- [Your goal]: In the records below, begin at the line that has "building: [396,160,519,286] -> none" and stop after the line that has "building: [154,161,260,270] -> none"; quote those lines verbatim and nothing more.
-=-=-
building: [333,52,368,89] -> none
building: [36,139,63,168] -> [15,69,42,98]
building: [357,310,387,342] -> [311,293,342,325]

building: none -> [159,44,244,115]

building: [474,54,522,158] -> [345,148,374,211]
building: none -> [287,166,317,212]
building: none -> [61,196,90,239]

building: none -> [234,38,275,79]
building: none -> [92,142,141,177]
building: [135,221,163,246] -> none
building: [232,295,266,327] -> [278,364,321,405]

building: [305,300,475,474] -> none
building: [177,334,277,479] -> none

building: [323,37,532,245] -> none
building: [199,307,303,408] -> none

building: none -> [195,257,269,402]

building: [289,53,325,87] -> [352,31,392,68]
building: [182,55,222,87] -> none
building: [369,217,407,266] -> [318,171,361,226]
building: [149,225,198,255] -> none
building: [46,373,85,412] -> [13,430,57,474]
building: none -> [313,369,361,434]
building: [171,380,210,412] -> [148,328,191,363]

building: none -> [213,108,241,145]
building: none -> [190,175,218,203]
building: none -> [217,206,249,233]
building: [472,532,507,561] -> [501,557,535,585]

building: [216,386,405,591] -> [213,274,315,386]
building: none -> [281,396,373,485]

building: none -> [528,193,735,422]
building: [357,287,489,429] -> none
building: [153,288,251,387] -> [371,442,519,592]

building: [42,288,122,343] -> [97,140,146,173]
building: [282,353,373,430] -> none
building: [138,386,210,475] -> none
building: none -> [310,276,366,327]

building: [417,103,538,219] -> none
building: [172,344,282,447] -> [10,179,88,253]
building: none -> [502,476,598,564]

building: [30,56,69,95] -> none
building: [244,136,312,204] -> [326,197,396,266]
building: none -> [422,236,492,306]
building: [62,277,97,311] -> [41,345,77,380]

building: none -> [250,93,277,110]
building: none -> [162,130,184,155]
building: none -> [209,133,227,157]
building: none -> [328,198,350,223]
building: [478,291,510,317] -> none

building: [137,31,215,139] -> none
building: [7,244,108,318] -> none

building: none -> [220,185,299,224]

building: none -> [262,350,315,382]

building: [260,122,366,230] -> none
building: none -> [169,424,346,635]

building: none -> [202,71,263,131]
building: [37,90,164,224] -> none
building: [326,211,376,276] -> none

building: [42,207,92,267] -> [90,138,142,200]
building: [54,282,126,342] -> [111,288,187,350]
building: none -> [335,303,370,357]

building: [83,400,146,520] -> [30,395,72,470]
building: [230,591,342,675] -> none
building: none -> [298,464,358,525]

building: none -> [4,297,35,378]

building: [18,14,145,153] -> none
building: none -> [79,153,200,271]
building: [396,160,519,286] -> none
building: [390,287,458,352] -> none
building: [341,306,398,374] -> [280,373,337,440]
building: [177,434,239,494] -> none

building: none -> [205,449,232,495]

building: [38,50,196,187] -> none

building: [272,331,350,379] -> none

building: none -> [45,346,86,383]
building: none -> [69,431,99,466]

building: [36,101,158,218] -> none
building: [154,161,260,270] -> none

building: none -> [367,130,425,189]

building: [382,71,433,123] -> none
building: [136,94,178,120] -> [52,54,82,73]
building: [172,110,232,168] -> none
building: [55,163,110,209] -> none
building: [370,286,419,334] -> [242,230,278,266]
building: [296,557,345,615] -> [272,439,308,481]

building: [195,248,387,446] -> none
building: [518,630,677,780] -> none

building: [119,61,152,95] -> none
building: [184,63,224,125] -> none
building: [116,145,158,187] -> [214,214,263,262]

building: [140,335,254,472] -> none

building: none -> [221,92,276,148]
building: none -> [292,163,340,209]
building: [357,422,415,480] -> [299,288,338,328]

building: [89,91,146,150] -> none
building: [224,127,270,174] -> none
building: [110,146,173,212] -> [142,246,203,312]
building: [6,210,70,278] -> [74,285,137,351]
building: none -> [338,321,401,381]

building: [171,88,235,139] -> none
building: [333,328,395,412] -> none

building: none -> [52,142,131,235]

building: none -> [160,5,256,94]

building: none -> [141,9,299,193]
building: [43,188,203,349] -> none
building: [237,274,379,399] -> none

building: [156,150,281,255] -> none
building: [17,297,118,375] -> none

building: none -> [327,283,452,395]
-=-=-
- [Solution to the exercise]:
building: [396,160,519,286] -> none
building: [390,287,458,352] -> none
building: [341,306,398,374] -> [280,373,337,440]
building: [177,434,239,494] -> none

building: none -> [205,449,232,495]

building: [38,50,196,187] -> none

building: [272,331,350,379] -> none

building: none -> [45,346,86,383]
building: none -> [69,431,99,466]

building: [36,101,158,218] -> none
building: [154,161,260,270] -> none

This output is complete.